- PROBLEM
Exclude the pictures. Transcribe, exactly as written, the lines from the one with "(458, 551) = (667, 518): purple" through the end of the entries below.

Scene difference descriptions

※ ※ ※

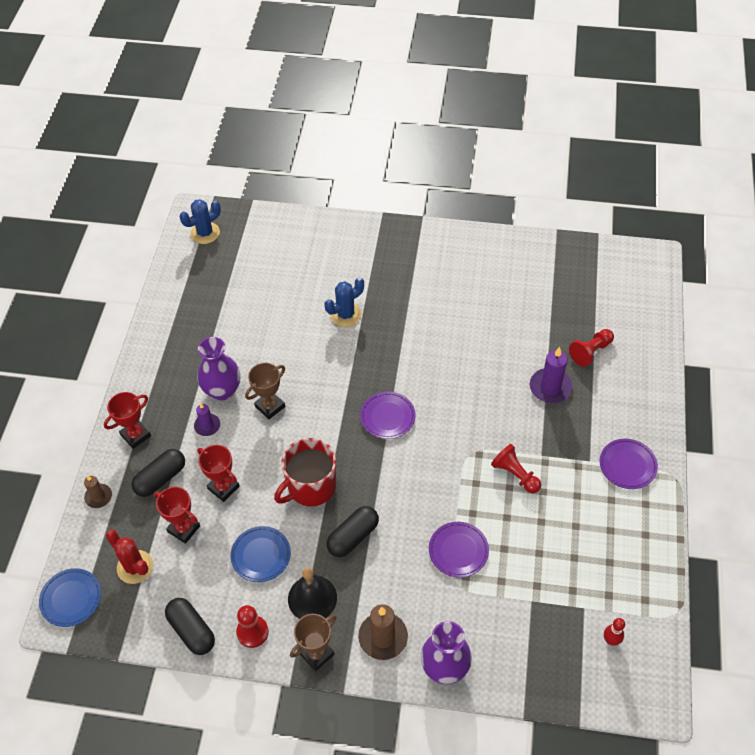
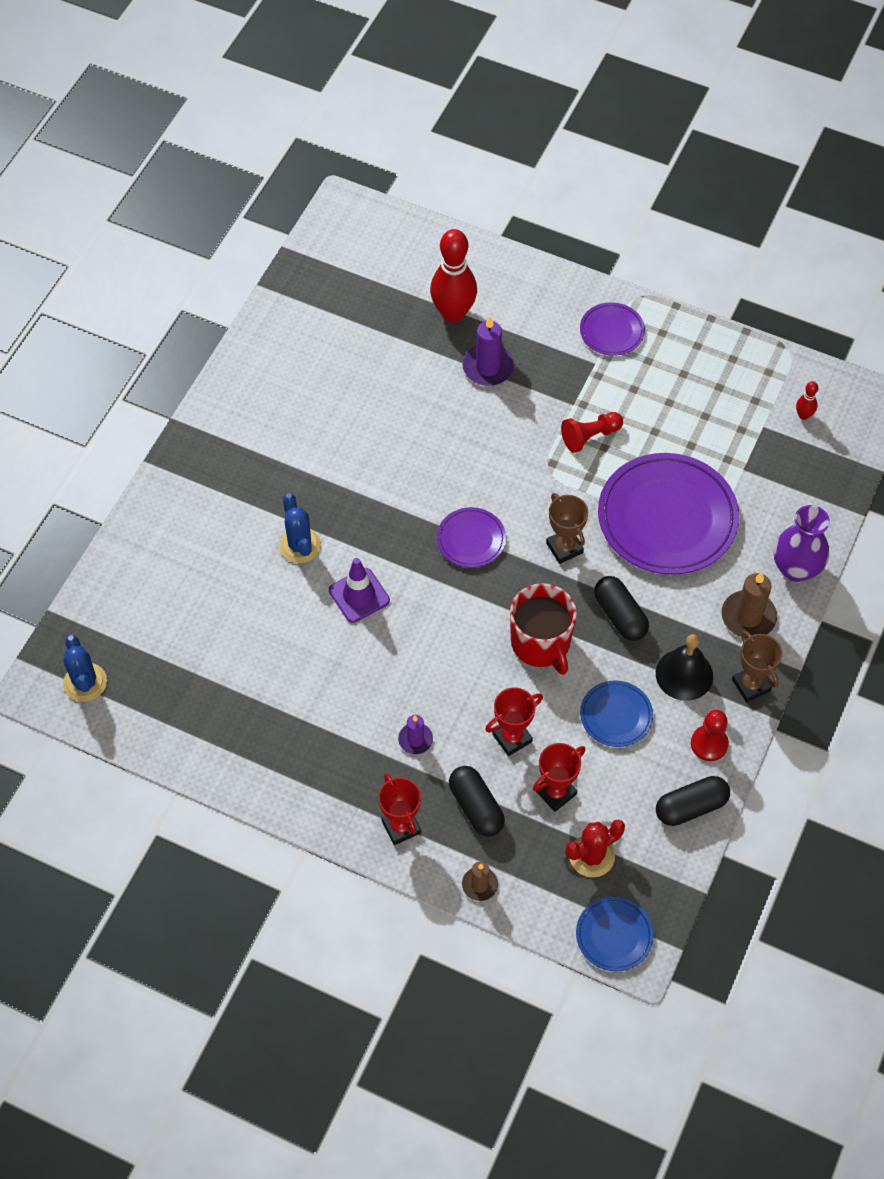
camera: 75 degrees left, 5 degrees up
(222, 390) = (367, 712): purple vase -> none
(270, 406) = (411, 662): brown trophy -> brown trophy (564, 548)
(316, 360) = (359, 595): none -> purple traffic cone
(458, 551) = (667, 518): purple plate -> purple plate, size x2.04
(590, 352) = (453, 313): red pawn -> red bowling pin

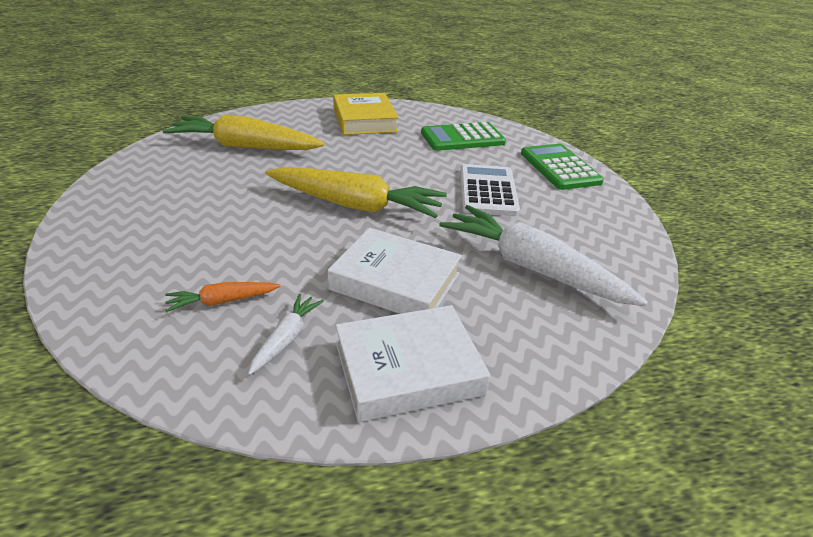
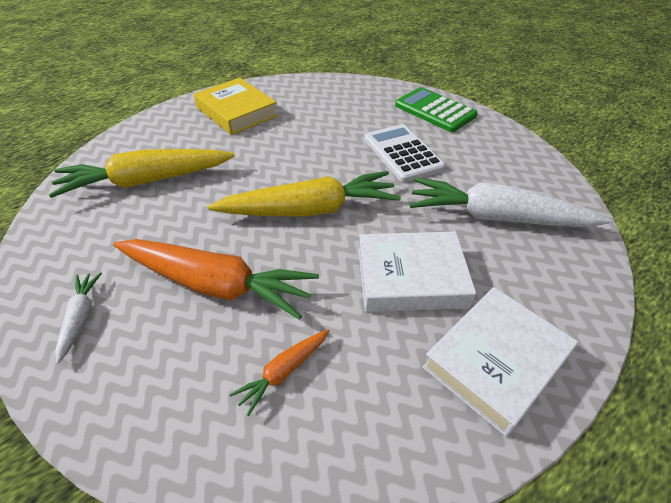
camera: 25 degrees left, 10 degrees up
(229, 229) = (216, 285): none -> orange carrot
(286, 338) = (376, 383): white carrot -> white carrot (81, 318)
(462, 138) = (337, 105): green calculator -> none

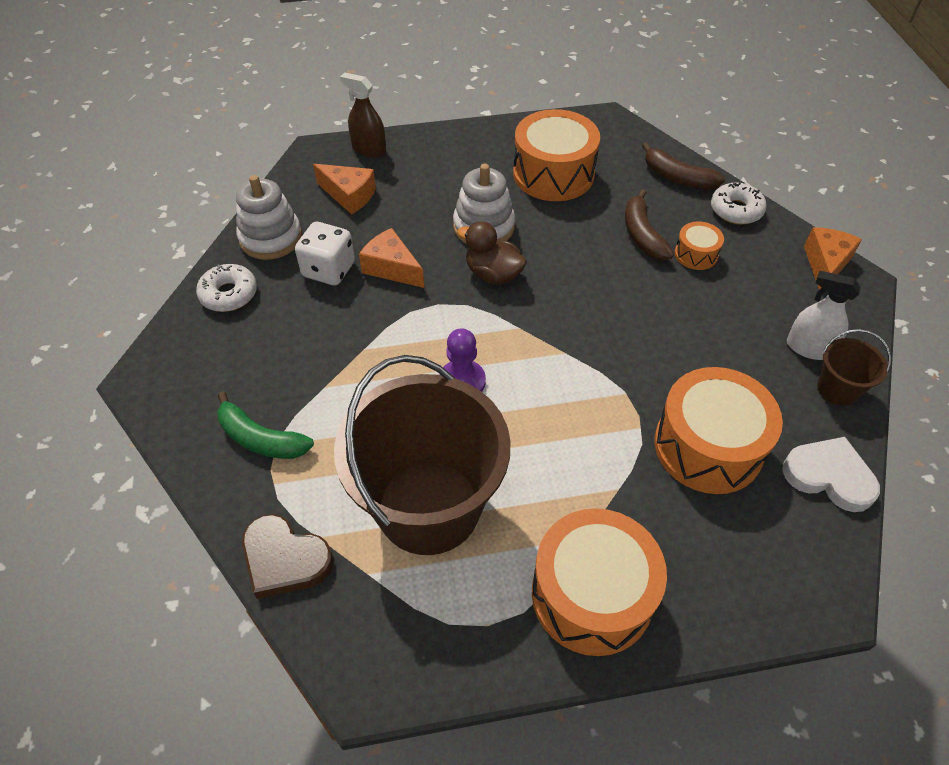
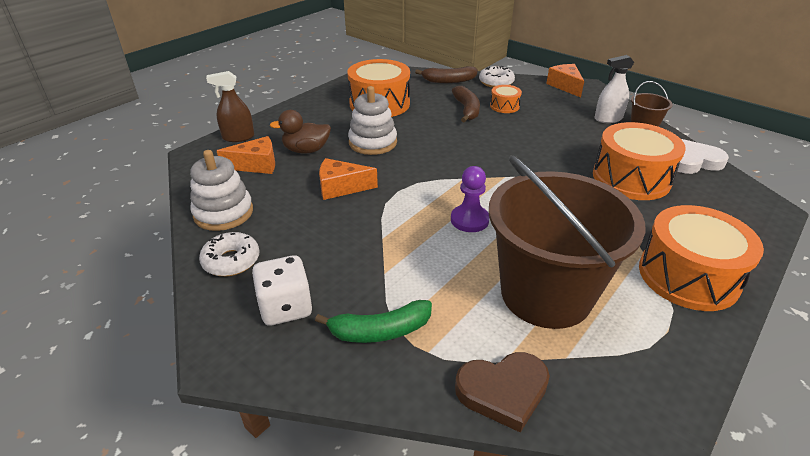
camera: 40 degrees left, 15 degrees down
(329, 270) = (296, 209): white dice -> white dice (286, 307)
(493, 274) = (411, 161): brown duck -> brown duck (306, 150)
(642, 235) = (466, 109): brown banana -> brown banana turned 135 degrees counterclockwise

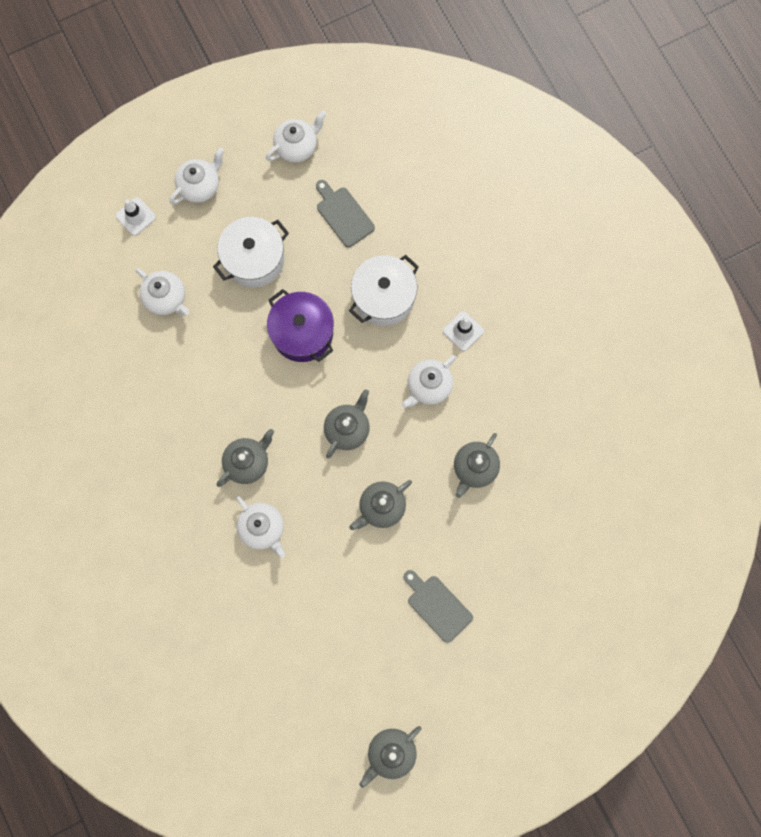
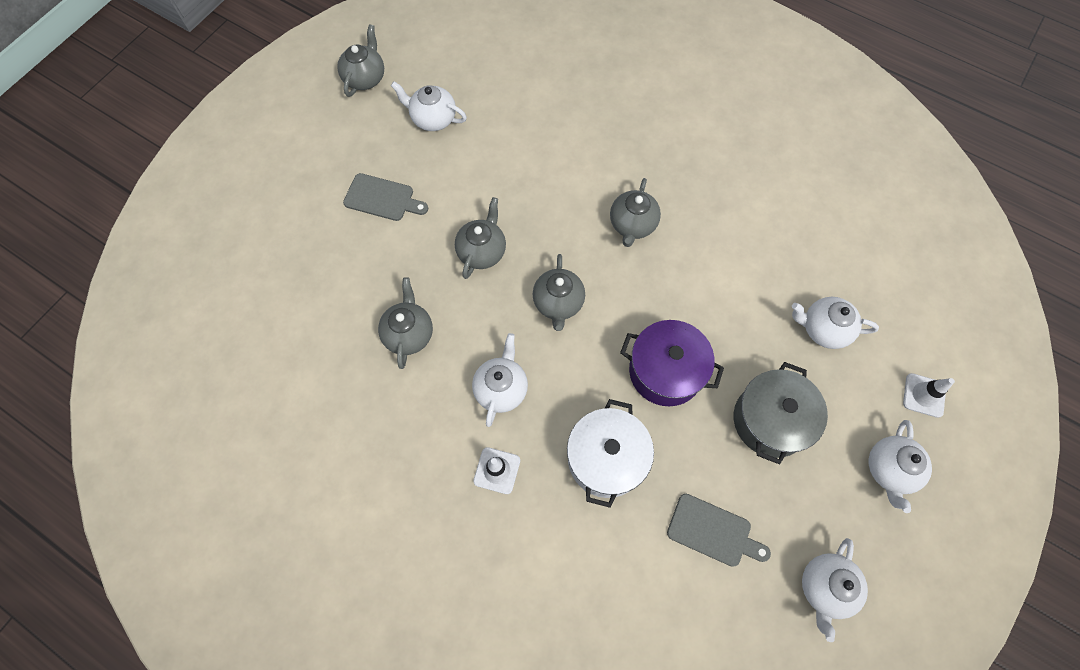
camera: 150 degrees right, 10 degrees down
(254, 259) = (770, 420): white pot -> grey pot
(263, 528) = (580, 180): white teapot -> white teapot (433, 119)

※ ※ ※

- RESULT
(458, 551) = (667, 518): purple plate -> purple plate, size x2.04
(590, 352) = (453, 313): red pawn -> red bowling pin

camera: 25 degrees left, 10 degrees up
(229, 229) = (216, 285): none -> orange carrot
(286, 338) = (376, 383): white carrot -> white carrot (81, 318)
(462, 138) = (337, 105): green calculator -> none

camera: 40 degrees left, 15 degrees down
(329, 270) = (296, 209): white dice -> white dice (286, 307)
(493, 274) = (411, 161): brown duck -> brown duck (306, 150)
(642, 235) = (466, 109): brown banana -> brown banana turned 135 degrees counterclockwise

camera: 150 degrees right, 10 degrees down
(254, 259) = (770, 420): white pot -> grey pot
(263, 528) = (580, 180): white teapot -> white teapot (433, 119)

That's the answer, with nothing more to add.